• _Aim of the task_
Exactly as they appear below, repeat the lines from the one with "BUZZER3 pin GND: none -> GND" through the one with "BUZZER3 pin VCC: none -> 5V", and no others.

• _Data for the task_
+++++
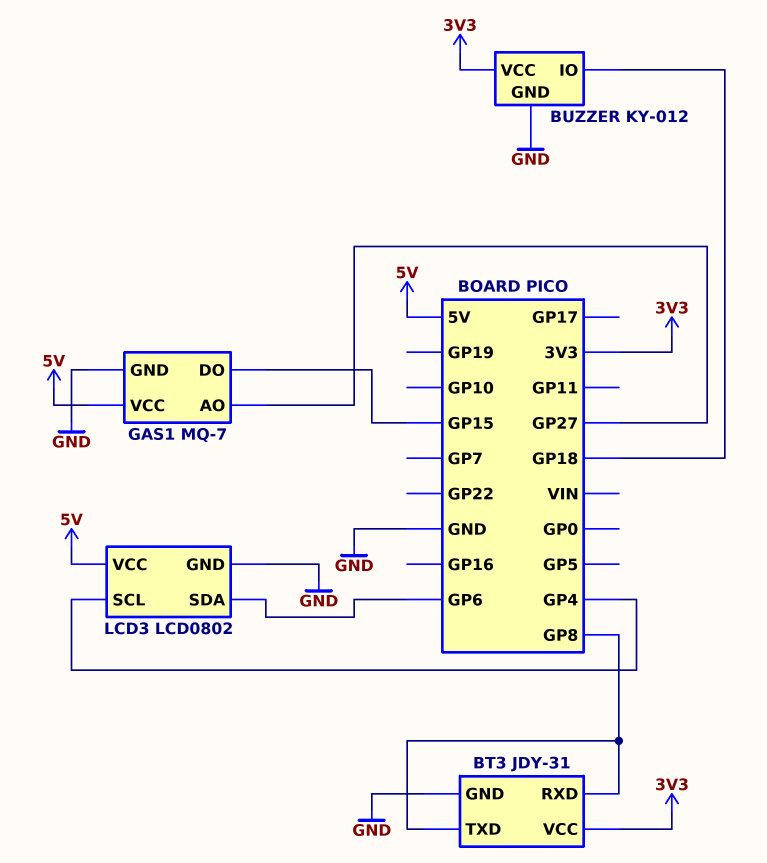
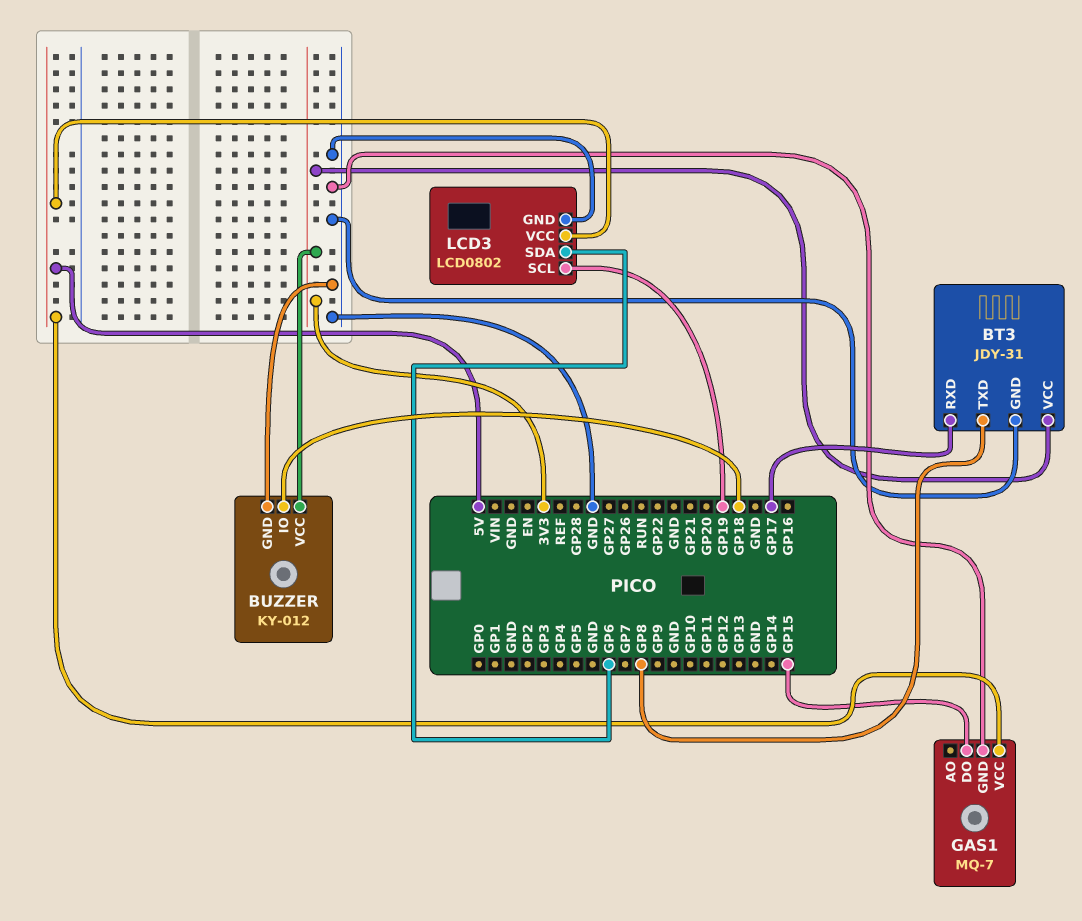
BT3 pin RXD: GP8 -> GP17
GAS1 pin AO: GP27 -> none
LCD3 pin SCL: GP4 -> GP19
+++++
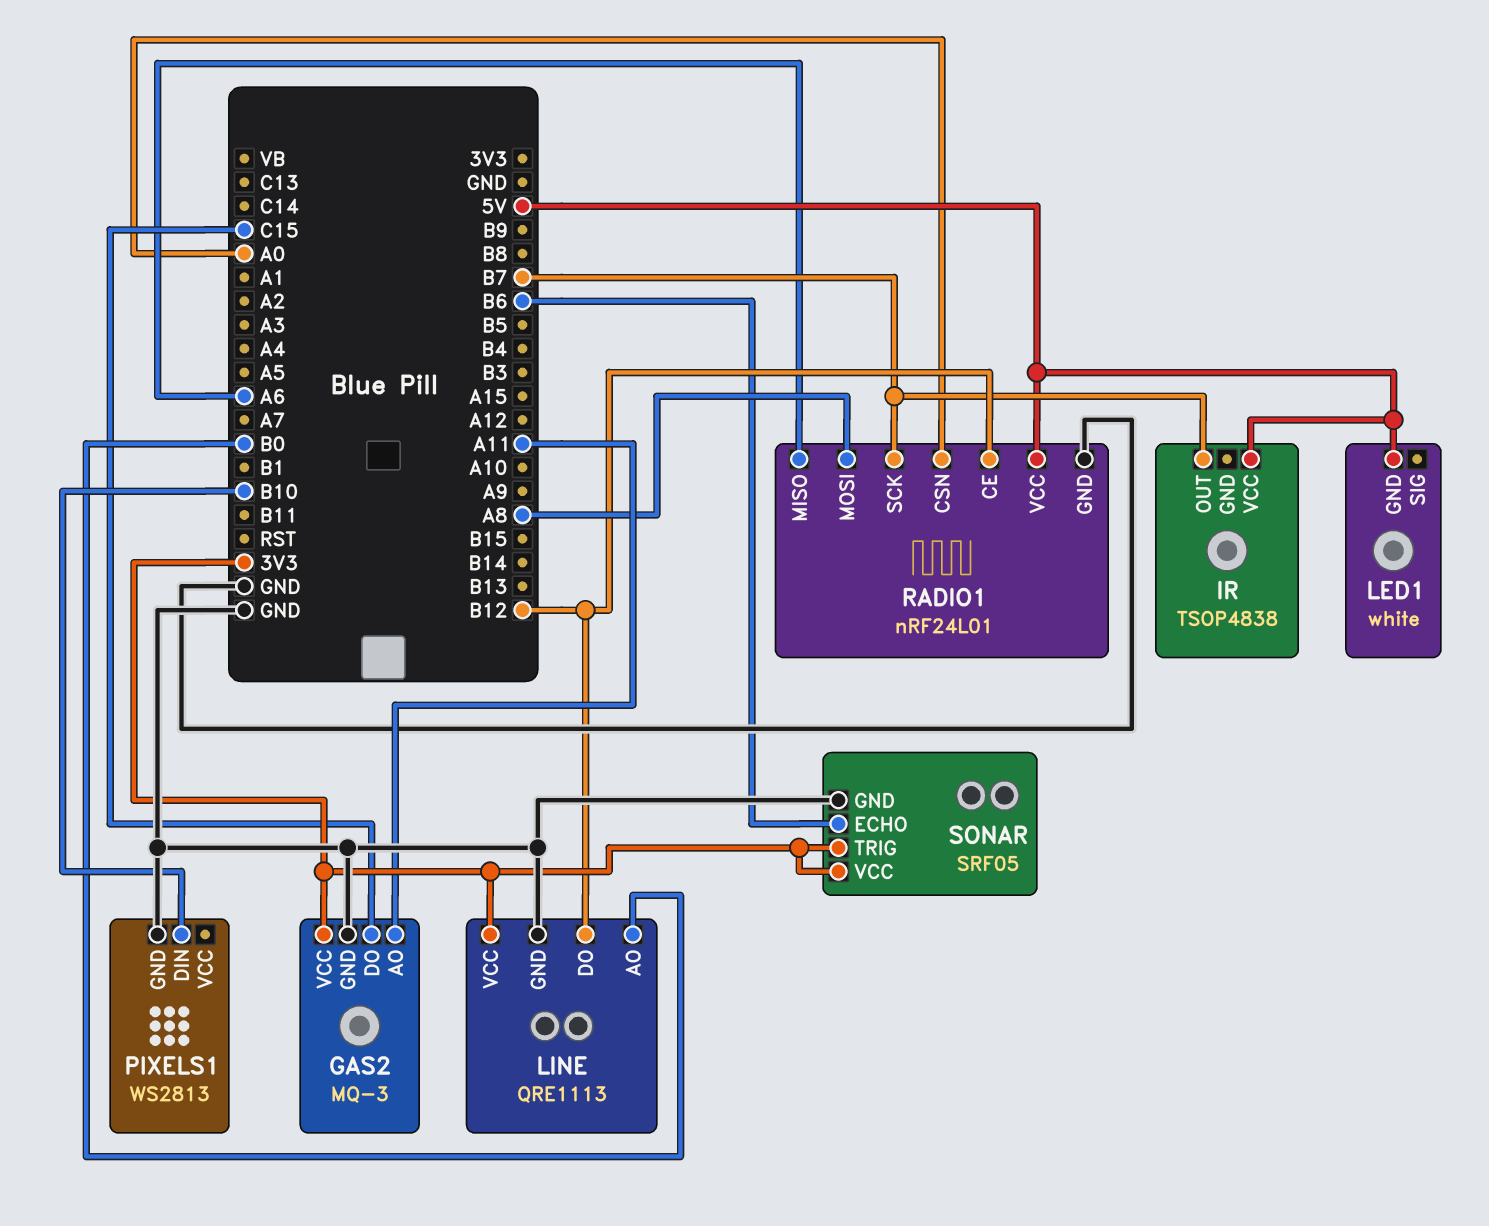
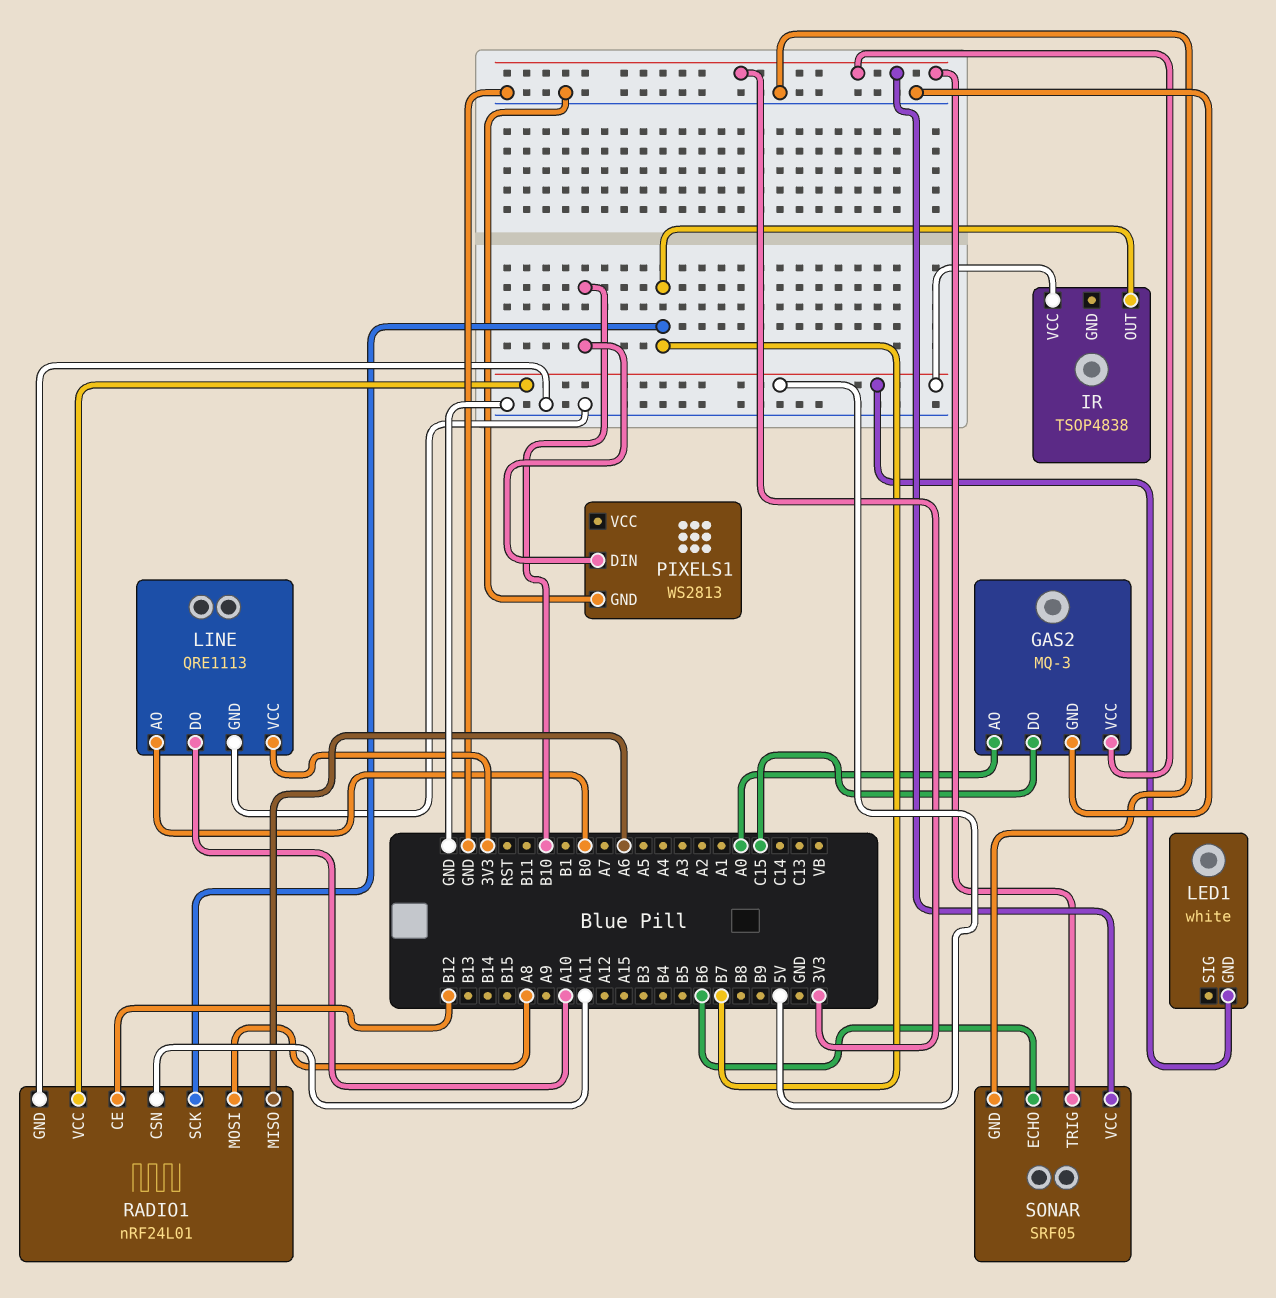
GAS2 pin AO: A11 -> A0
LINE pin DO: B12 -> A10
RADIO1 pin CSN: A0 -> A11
+++++
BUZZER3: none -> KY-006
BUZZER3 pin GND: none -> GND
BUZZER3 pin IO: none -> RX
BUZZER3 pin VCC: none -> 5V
+++++
• _Solved exercise_
BUZZER3 pin GND: none -> GND
BUZZER3 pin IO: none -> RX
BUZZER3 pin VCC: none -> 5V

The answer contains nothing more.